Work required ::
Among the entries below, please repeat exactly and only the lines from the line containing "orange tape: 0 -> 1" to the line containing "black mouse: 1 -> 2", both lines included.
^^^^^^^^
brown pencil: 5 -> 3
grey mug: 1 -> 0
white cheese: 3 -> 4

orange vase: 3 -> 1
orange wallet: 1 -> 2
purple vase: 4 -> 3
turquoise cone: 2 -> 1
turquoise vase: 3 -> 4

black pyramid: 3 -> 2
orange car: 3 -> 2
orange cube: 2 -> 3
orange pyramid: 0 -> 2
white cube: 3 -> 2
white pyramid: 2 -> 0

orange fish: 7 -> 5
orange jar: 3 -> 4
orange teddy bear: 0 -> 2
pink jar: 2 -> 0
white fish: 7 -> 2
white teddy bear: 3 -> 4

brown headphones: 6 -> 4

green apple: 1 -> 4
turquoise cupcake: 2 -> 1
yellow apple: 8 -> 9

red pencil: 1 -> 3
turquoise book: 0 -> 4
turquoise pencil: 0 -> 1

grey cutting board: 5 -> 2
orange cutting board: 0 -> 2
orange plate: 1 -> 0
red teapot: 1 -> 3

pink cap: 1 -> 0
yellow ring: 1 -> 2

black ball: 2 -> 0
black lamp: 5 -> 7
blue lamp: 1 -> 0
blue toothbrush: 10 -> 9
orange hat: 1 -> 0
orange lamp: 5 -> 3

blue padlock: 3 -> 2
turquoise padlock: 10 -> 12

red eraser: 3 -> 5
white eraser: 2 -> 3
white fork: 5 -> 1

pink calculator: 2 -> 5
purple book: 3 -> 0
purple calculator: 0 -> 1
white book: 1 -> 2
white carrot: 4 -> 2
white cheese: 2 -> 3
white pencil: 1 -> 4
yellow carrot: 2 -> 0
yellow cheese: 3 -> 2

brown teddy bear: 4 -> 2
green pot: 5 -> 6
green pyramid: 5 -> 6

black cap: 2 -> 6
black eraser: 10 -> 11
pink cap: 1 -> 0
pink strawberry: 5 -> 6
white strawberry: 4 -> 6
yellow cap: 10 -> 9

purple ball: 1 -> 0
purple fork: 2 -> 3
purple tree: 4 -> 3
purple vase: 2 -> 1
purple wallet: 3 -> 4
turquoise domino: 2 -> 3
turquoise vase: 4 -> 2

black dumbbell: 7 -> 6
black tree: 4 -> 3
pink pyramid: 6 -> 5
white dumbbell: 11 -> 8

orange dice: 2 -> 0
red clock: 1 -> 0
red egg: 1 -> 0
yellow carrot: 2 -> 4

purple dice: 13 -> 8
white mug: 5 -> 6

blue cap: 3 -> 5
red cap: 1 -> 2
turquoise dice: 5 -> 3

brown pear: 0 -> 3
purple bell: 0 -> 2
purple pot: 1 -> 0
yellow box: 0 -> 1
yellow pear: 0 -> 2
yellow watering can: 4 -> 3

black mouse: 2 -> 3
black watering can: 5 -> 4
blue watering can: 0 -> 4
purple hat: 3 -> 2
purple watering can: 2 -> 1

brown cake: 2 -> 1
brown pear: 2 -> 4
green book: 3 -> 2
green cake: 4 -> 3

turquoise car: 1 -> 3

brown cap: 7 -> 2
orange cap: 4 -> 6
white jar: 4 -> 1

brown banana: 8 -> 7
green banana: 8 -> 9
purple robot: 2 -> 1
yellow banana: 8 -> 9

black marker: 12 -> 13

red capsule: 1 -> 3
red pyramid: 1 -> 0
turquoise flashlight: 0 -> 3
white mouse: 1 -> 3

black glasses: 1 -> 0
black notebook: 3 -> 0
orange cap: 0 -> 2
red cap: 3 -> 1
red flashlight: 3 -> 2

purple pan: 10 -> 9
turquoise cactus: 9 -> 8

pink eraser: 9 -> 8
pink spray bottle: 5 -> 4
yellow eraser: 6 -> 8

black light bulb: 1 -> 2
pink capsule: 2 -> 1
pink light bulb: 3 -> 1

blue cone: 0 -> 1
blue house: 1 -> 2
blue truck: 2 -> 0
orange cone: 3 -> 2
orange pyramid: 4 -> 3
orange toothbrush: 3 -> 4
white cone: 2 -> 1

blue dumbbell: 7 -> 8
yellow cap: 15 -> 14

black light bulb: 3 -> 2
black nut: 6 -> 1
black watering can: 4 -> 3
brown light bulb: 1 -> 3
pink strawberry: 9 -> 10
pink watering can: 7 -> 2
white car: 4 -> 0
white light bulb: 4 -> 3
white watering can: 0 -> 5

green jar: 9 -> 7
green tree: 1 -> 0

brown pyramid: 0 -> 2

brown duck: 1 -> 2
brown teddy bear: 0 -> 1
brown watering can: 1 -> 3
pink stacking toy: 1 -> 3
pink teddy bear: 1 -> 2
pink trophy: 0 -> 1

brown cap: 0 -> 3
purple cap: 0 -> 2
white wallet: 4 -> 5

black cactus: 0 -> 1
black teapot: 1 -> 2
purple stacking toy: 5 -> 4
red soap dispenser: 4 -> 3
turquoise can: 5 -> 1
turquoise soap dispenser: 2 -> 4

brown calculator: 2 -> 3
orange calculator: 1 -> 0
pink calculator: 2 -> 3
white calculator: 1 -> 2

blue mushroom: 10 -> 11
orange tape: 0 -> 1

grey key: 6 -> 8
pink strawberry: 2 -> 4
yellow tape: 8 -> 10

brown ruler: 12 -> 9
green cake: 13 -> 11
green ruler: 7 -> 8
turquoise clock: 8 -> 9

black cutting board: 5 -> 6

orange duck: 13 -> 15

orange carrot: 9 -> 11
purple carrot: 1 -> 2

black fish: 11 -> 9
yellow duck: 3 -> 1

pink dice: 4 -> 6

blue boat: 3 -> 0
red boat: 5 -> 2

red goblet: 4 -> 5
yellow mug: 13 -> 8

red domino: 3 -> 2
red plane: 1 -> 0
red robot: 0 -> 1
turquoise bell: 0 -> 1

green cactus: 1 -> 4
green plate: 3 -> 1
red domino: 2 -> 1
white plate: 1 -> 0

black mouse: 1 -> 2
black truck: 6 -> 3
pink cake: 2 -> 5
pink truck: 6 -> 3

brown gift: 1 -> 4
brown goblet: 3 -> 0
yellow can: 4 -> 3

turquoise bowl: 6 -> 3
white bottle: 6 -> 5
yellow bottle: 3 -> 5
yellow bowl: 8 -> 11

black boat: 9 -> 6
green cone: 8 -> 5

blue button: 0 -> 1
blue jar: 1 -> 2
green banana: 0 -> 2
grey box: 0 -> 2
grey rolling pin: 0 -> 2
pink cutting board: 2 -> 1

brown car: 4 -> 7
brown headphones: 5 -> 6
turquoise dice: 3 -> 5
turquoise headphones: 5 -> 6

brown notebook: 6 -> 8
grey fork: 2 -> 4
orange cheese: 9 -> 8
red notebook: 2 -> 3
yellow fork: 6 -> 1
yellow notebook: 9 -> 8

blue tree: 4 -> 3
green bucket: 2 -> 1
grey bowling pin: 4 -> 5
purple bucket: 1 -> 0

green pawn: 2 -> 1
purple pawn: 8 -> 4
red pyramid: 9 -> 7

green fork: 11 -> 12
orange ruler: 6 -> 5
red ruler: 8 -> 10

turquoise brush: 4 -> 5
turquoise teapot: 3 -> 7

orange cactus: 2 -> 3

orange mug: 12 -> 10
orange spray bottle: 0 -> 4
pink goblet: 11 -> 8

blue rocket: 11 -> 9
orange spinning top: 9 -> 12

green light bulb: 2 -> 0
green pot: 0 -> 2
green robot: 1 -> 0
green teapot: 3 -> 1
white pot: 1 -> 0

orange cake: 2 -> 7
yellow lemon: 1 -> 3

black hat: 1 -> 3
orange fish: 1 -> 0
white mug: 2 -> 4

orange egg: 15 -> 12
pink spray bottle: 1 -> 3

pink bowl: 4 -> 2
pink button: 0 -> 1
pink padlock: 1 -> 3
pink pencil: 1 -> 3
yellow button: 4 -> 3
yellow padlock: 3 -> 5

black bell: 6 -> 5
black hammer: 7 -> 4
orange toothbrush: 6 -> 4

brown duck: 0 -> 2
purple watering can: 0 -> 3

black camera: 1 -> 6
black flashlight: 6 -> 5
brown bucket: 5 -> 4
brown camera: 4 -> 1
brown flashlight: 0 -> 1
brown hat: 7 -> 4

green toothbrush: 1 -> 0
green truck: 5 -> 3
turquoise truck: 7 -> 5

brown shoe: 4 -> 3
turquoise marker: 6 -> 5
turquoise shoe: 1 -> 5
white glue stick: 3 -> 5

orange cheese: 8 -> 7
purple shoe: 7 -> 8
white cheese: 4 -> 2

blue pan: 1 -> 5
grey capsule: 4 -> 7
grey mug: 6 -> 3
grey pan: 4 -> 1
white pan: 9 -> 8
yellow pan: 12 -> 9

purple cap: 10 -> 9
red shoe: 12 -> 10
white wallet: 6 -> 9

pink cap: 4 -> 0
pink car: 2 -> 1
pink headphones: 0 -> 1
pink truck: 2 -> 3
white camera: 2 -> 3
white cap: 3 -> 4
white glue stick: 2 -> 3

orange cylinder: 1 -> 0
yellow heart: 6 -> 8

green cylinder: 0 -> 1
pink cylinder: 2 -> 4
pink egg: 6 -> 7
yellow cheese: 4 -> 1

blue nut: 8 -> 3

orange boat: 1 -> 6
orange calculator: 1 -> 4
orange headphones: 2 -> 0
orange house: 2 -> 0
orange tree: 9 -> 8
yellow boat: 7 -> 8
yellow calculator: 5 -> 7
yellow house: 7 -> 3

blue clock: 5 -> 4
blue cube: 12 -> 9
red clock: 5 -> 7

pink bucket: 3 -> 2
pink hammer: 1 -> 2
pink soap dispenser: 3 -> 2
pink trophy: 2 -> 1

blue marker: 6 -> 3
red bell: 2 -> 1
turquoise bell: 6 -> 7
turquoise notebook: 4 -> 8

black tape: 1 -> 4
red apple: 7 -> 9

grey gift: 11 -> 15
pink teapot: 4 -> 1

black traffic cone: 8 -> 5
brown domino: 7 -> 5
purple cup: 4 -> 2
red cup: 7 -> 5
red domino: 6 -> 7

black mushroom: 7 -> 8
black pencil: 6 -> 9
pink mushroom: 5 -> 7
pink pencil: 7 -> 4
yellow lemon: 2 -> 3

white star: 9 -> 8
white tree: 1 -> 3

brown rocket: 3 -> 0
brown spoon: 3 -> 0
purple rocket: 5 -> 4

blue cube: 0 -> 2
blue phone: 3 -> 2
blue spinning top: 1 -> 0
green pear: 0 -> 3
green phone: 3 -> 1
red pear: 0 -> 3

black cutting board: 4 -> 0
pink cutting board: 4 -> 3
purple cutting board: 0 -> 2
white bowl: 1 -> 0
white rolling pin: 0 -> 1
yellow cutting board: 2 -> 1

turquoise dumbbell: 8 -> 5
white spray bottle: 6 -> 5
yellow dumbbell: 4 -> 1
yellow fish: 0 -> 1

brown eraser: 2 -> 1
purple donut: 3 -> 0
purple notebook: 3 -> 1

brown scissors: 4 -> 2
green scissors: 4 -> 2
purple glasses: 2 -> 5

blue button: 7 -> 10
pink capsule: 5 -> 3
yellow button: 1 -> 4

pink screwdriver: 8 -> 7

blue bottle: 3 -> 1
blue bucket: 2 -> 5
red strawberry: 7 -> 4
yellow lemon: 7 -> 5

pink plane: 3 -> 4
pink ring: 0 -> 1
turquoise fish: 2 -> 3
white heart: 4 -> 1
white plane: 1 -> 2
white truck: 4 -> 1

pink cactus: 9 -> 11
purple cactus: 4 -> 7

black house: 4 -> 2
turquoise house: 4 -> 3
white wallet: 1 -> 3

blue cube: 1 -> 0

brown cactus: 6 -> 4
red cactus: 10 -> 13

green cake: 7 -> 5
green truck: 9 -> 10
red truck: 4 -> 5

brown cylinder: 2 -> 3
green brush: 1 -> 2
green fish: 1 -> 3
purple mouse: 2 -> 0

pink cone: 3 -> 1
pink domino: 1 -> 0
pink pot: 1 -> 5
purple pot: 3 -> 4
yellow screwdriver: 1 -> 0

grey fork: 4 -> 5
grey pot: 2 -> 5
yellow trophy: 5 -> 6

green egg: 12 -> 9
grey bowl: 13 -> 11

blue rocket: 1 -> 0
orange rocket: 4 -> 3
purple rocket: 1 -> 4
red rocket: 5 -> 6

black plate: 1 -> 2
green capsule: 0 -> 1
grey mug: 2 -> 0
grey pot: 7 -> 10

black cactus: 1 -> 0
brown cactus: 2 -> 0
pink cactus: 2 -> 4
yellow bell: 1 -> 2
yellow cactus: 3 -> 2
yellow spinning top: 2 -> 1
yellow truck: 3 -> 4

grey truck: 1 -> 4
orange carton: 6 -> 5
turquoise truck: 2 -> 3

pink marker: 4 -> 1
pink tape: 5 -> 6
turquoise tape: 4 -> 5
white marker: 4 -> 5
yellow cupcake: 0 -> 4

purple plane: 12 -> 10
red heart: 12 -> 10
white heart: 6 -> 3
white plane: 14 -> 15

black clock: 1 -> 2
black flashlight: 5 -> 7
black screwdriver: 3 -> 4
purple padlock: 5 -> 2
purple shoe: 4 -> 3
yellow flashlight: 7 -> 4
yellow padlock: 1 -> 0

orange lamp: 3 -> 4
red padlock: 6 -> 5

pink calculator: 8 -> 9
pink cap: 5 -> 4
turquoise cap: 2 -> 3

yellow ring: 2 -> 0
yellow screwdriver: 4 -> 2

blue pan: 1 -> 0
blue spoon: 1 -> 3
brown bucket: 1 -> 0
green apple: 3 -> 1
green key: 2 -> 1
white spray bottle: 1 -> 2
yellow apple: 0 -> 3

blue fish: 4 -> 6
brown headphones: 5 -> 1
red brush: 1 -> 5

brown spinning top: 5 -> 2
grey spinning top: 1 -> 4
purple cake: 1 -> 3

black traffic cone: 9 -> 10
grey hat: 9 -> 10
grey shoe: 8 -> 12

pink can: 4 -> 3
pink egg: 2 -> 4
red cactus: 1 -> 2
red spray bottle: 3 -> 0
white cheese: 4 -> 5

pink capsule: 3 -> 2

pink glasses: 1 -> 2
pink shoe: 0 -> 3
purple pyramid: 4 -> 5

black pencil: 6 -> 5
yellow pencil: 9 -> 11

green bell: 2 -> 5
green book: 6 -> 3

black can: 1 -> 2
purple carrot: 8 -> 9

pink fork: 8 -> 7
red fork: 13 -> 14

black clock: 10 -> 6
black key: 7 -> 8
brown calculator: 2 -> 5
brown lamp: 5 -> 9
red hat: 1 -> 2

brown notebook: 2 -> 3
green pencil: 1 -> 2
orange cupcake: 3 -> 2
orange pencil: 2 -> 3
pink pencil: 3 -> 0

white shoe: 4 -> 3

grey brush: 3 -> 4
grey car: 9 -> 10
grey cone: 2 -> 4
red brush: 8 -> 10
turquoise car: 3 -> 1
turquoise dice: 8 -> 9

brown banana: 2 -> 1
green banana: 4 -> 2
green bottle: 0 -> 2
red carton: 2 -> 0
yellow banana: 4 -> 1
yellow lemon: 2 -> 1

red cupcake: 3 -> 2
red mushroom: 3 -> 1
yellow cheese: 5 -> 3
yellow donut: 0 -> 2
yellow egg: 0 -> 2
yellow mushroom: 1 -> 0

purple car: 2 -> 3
^^^^^^^^
Solution to this problem ::
orange tape: 0 -> 1

grey key: 6 -> 8
pink strawberry: 2 -> 4
yellow tape: 8 -> 10

brown ruler: 12 -> 9
green cake: 13 -> 11
green ruler: 7 -> 8
turquoise clock: 8 -> 9

black cutting board: 5 -> 6

orange duck: 13 -> 15

orange carrot: 9 -> 11
purple carrot: 1 -> 2

black fish: 11 -> 9
yellow duck: 3 -> 1

pink dice: 4 -> 6

blue boat: 3 -> 0
red boat: 5 -> 2

red goblet: 4 -> 5
yellow mug: 13 -> 8

red domino: 3 -> 2
red plane: 1 -> 0
red robot: 0 -> 1
turquoise bell: 0 -> 1

green cactus: 1 -> 4
green plate: 3 -> 1
red domino: 2 -> 1
white plate: 1 -> 0

black mouse: 1 -> 2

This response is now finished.